▶ Available records:
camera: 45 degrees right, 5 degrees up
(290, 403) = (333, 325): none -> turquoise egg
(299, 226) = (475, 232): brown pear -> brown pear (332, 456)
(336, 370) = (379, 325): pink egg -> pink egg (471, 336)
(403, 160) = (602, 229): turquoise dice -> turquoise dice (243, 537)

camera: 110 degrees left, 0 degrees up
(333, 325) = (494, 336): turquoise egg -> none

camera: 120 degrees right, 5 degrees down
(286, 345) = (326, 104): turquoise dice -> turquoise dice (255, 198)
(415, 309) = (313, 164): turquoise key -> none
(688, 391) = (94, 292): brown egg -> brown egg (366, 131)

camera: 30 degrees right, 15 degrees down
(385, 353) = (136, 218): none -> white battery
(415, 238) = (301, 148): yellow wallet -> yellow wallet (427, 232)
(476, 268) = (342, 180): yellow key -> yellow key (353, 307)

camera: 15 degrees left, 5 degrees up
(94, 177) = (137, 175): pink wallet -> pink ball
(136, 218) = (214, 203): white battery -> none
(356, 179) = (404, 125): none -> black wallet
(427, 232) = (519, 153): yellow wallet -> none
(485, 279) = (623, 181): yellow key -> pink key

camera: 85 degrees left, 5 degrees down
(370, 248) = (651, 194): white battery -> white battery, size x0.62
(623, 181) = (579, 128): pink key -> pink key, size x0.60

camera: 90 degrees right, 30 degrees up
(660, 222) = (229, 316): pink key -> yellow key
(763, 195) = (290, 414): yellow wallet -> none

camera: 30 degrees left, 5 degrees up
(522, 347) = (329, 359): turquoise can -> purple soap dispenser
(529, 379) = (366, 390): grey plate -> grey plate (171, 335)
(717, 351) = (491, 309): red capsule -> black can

▶ Task description: After reading the entries above, state the number of lines that contain the word "wallet", adding nothing else.

▶ Output: 5